Search term "arrow": copy each line of the data containing it.

Saved entries
--
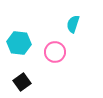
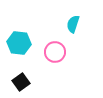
black square: moved 1 px left
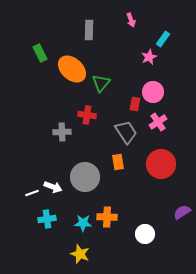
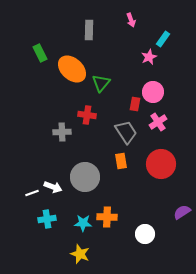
orange rectangle: moved 3 px right, 1 px up
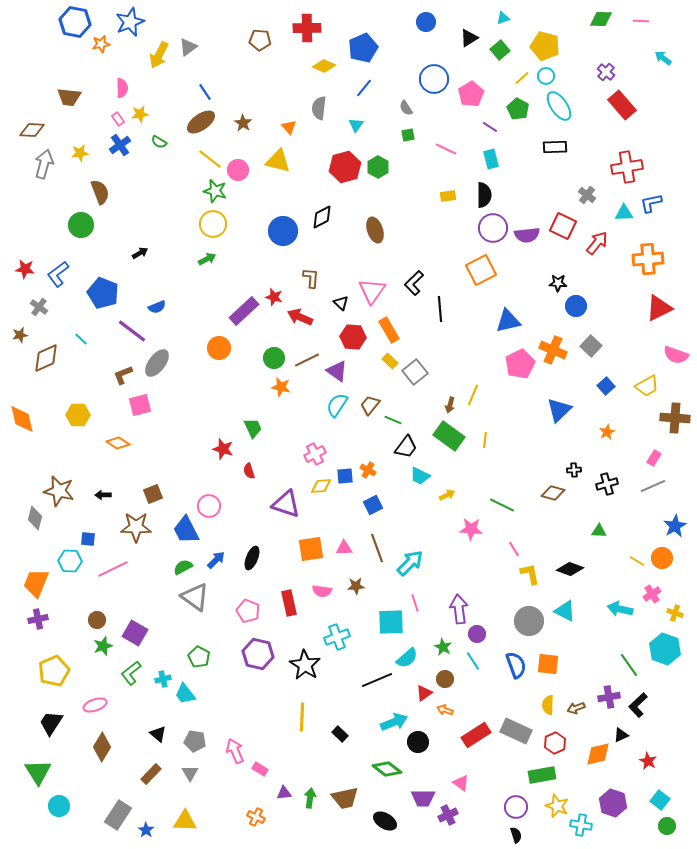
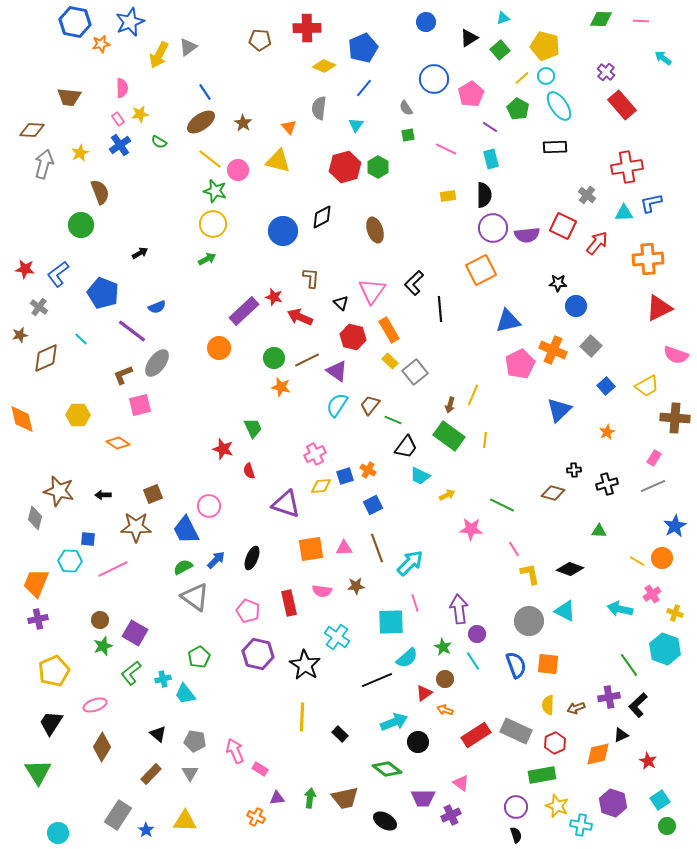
yellow star at (80, 153): rotated 18 degrees counterclockwise
red hexagon at (353, 337): rotated 10 degrees clockwise
blue square at (345, 476): rotated 12 degrees counterclockwise
brown circle at (97, 620): moved 3 px right
cyan cross at (337, 637): rotated 35 degrees counterclockwise
green pentagon at (199, 657): rotated 15 degrees clockwise
purple triangle at (284, 793): moved 7 px left, 5 px down
cyan square at (660, 800): rotated 18 degrees clockwise
cyan circle at (59, 806): moved 1 px left, 27 px down
purple cross at (448, 815): moved 3 px right
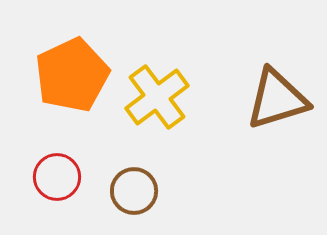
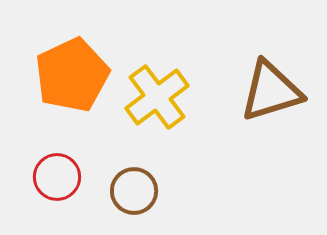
brown triangle: moved 6 px left, 8 px up
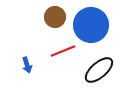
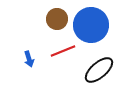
brown circle: moved 2 px right, 2 px down
blue arrow: moved 2 px right, 6 px up
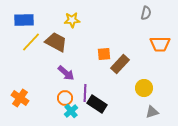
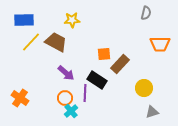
black rectangle: moved 24 px up
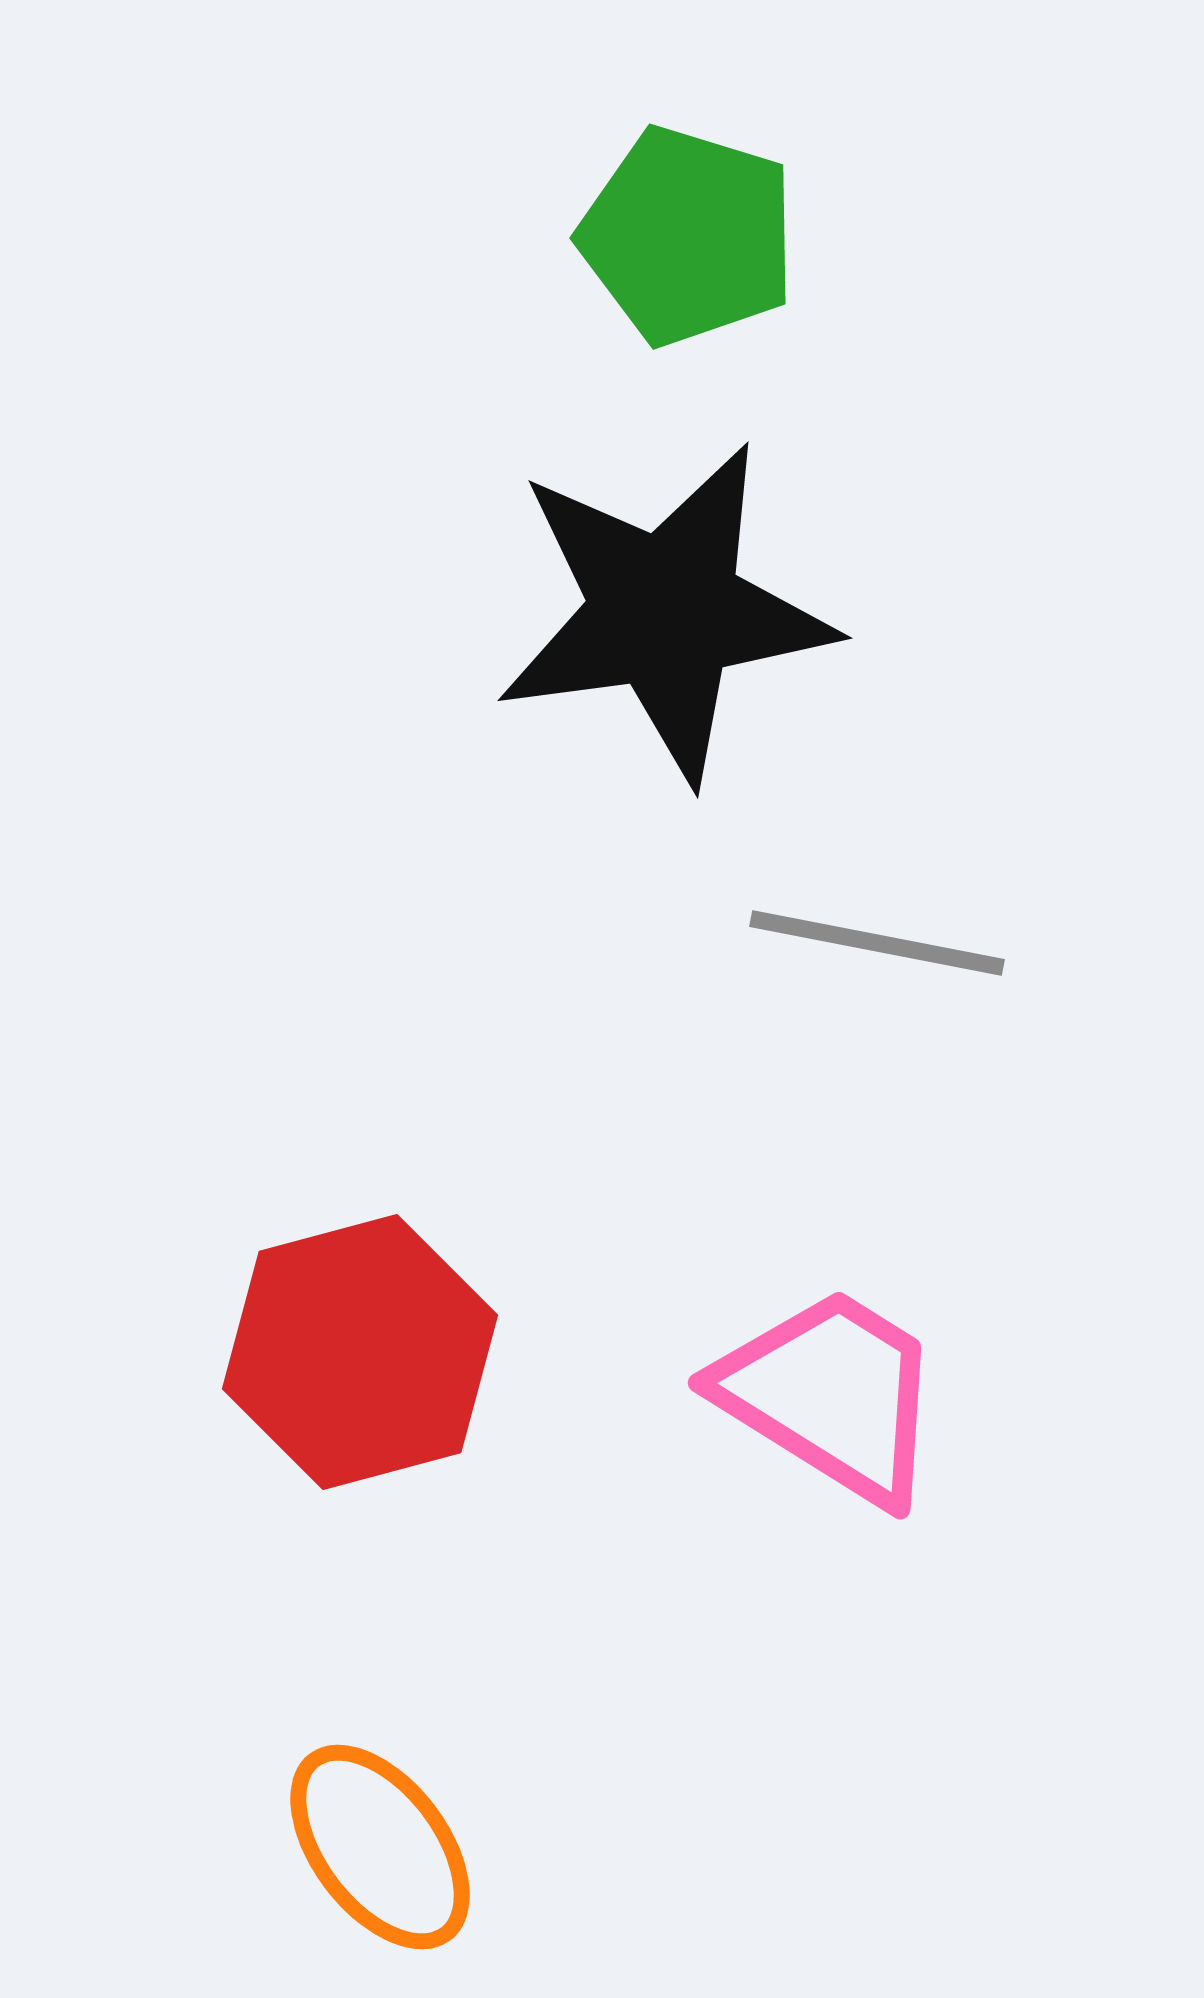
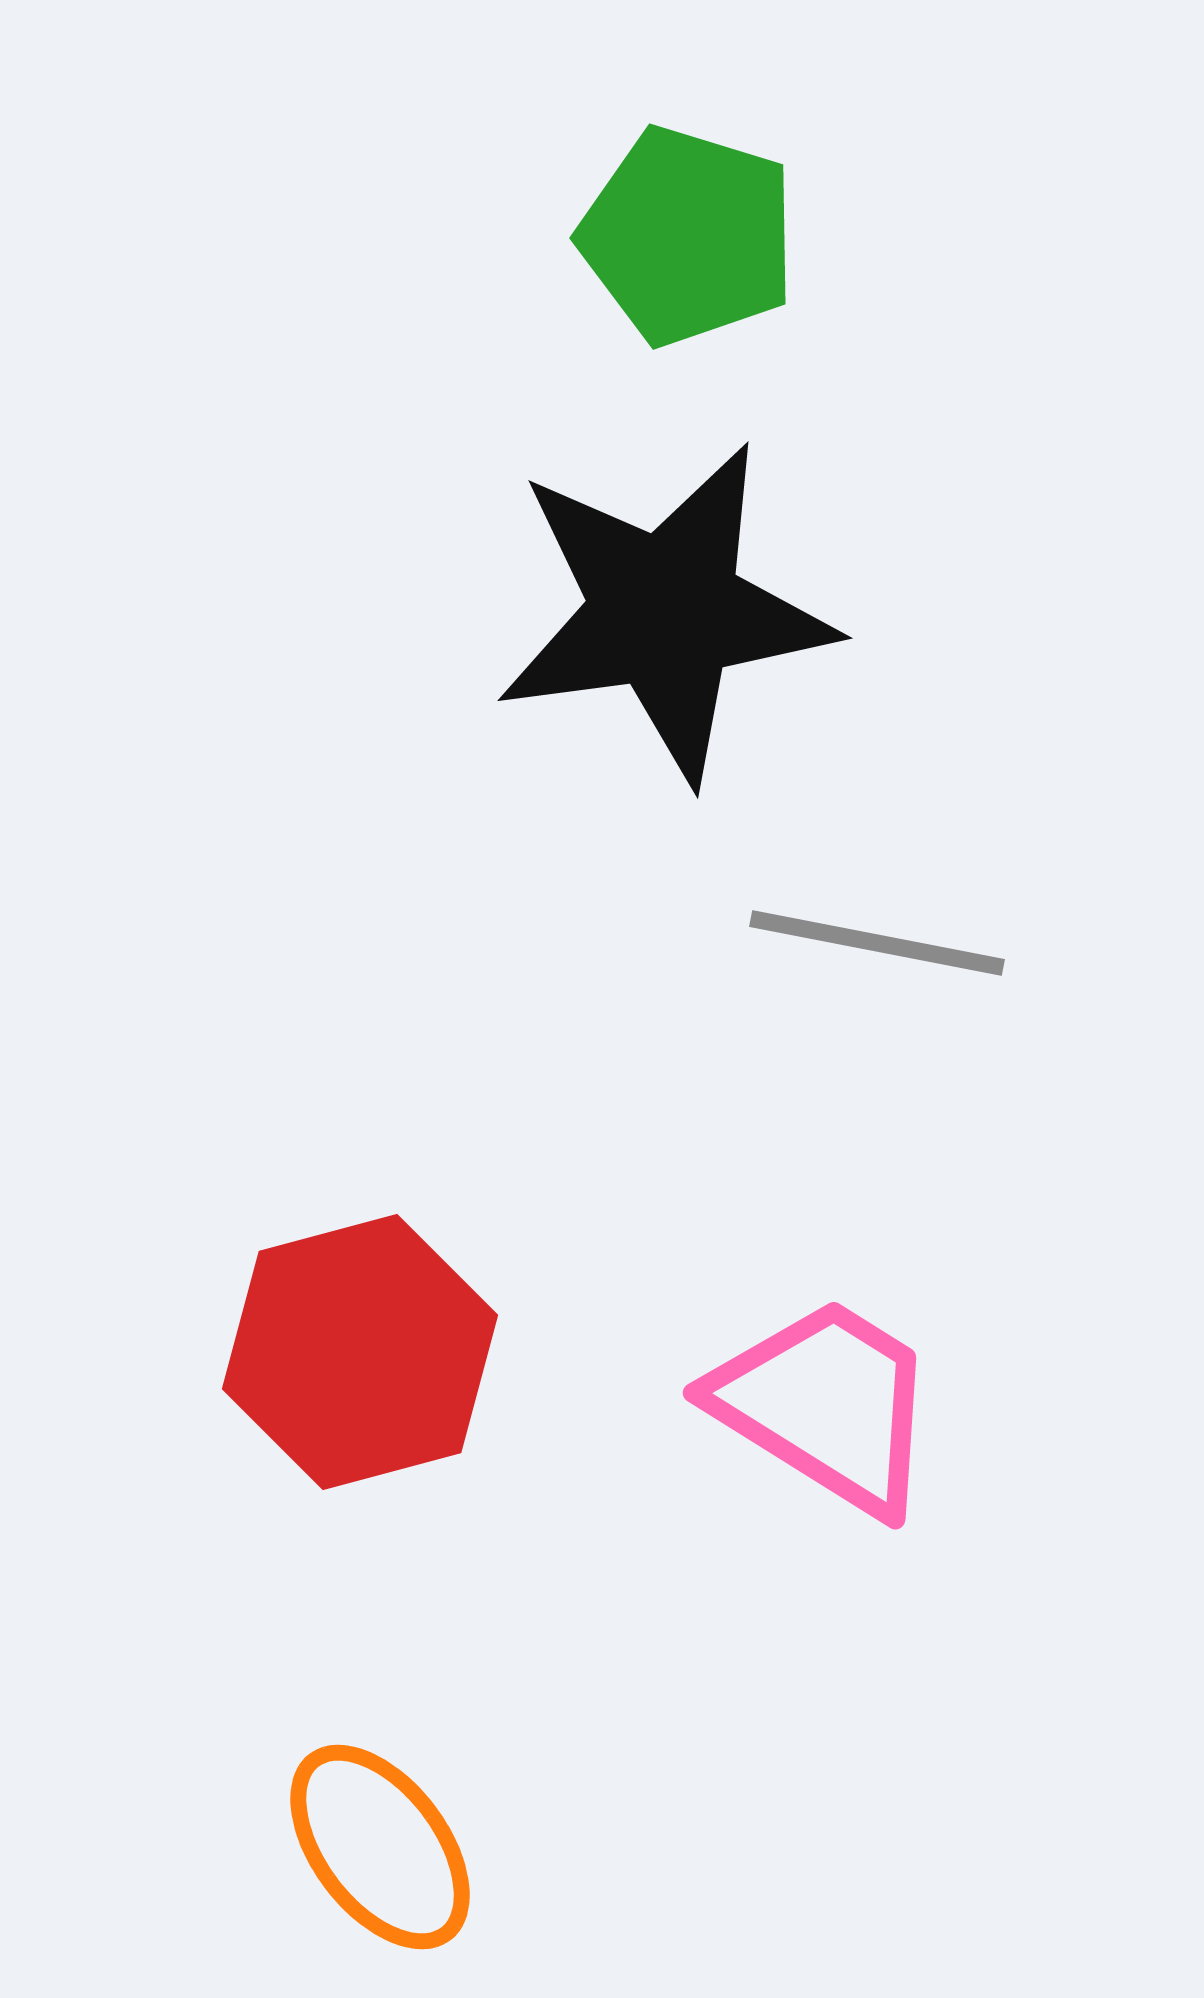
pink trapezoid: moved 5 px left, 10 px down
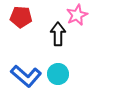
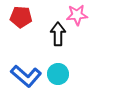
pink star: rotated 20 degrees clockwise
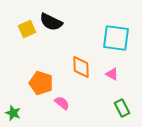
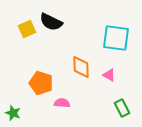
pink triangle: moved 3 px left, 1 px down
pink semicircle: rotated 35 degrees counterclockwise
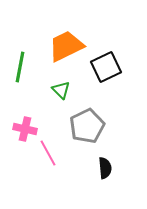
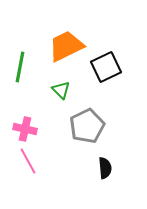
pink line: moved 20 px left, 8 px down
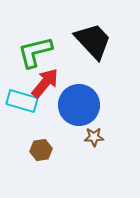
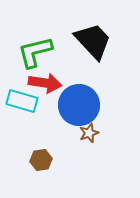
red arrow: rotated 60 degrees clockwise
brown star: moved 5 px left, 4 px up; rotated 18 degrees counterclockwise
brown hexagon: moved 10 px down
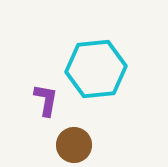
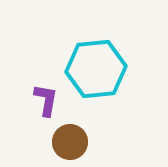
brown circle: moved 4 px left, 3 px up
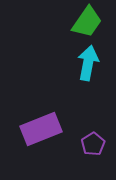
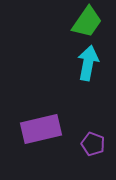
purple rectangle: rotated 9 degrees clockwise
purple pentagon: rotated 20 degrees counterclockwise
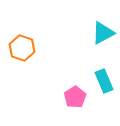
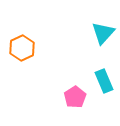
cyan triangle: rotated 20 degrees counterclockwise
orange hexagon: rotated 15 degrees clockwise
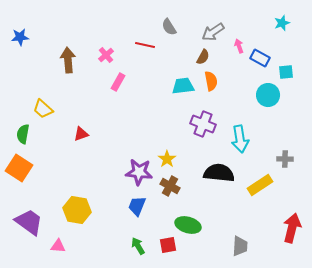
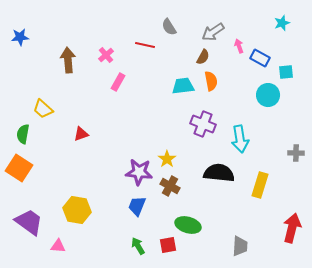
gray cross: moved 11 px right, 6 px up
yellow rectangle: rotated 40 degrees counterclockwise
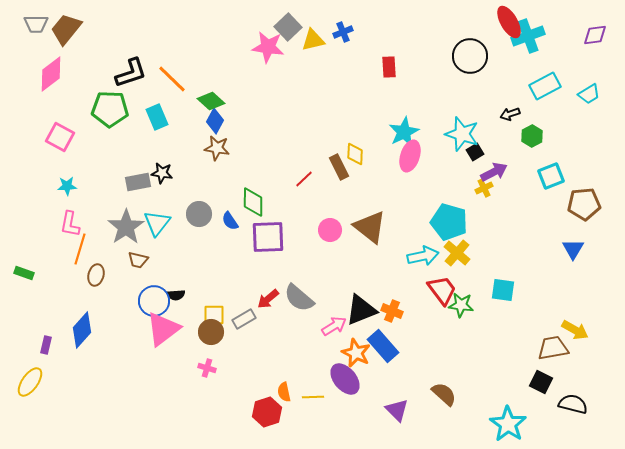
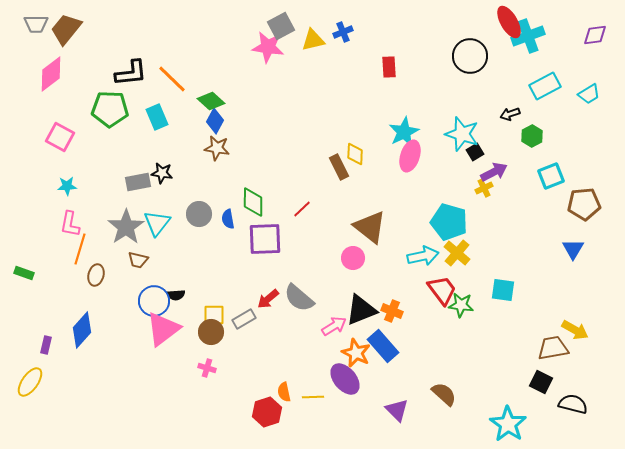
gray square at (288, 27): moved 7 px left, 1 px up; rotated 16 degrees clockwise
black L-shape at (131, 73): rotated 12 degrees clockwise
red line at (304, 179): moved 2 px left, 30 px down
blue semicircle at (230, 221): moved 2 px left, 2 px up; rotated 24 degrees clockwise
pink circle at (330, 230): moved 23 px right, 28 px down
purple square at (268, 237): moved 3 px left, 2 px down
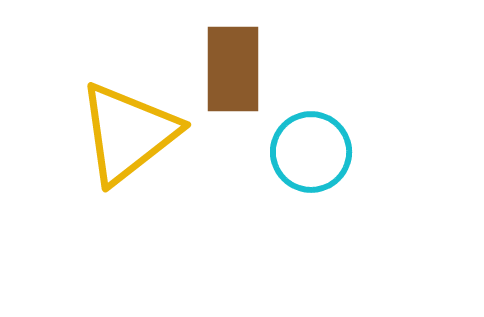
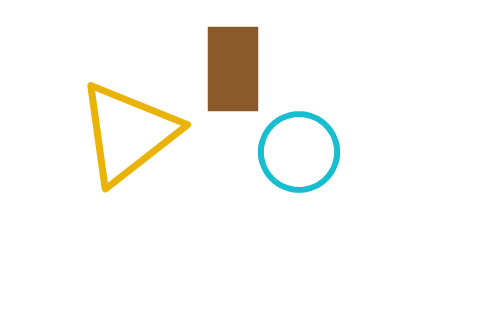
cyan circle: moved 12 px left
--
[Solution to this task]
blue arrow: moved 2 px right, 6 px up
red arrow: rotated 60 degrees clockwise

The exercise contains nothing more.